[[ INPUT DATA, beginning ]]

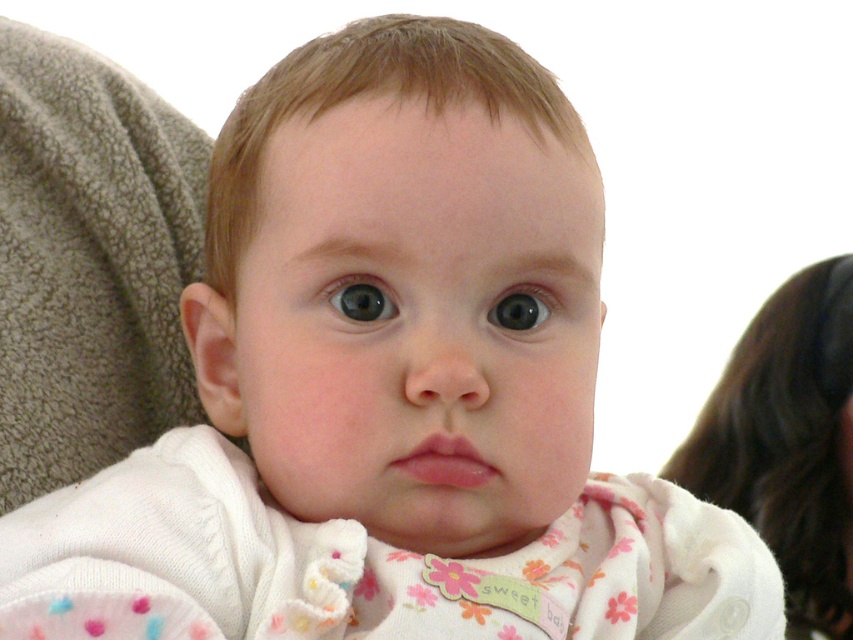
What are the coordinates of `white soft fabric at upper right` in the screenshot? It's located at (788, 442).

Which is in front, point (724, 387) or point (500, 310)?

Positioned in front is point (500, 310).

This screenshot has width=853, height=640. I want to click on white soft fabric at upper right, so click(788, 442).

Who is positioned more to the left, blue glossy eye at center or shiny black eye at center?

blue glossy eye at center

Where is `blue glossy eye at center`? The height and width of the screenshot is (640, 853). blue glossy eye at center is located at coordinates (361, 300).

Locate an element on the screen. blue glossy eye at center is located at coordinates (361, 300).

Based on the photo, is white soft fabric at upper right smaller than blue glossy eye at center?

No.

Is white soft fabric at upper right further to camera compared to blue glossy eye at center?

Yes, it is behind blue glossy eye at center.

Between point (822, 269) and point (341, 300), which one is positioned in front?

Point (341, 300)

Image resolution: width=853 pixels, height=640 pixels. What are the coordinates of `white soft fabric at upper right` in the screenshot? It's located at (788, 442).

[[ INPUT DATA, end ]]
[[ INPUT DATA, beginning ]]

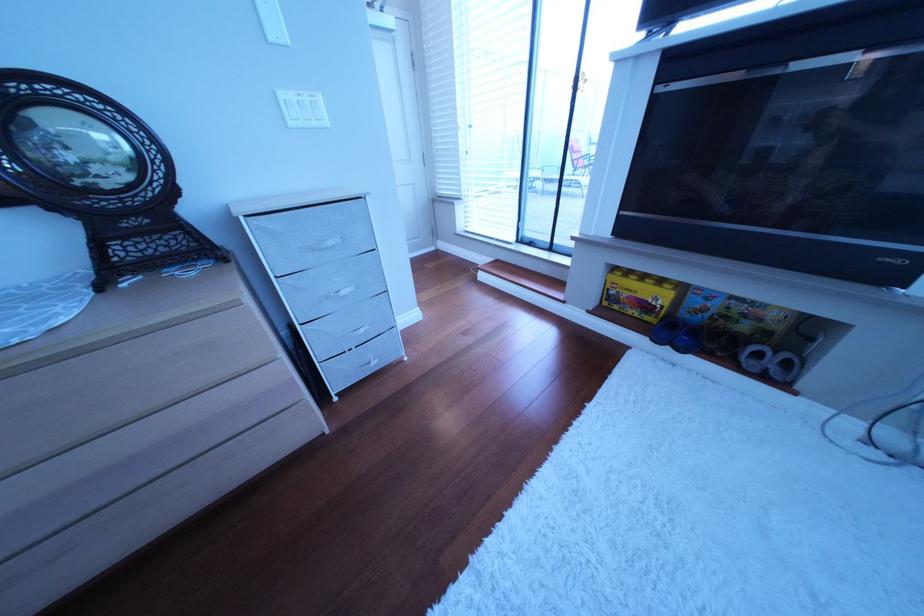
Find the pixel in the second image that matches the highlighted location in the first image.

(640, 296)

[[ INPUT DATA, end ]]

WORK TO COMPLETE: Report each line of the data above that contains the word "screenshot". Case counts.

RESULT BELOW:
What are the coordinates of `white soft fabric at upper right` in the screenshot? It's located at (788, 442).
This screenshot has width=853, height=640. I want to click on white soft fabric at upper right, so click(788, 442).
Where is `blue glossy eye at center`? The height and width of the screenshot is (640, 853). blue glossy eye at center is located at coordinates (361, 300).
Image resolution: width=853 pixels, height=640 pixels. What are the coordinates of `white soft fabric at upper right` in the screenshot? It's located at (788, 442).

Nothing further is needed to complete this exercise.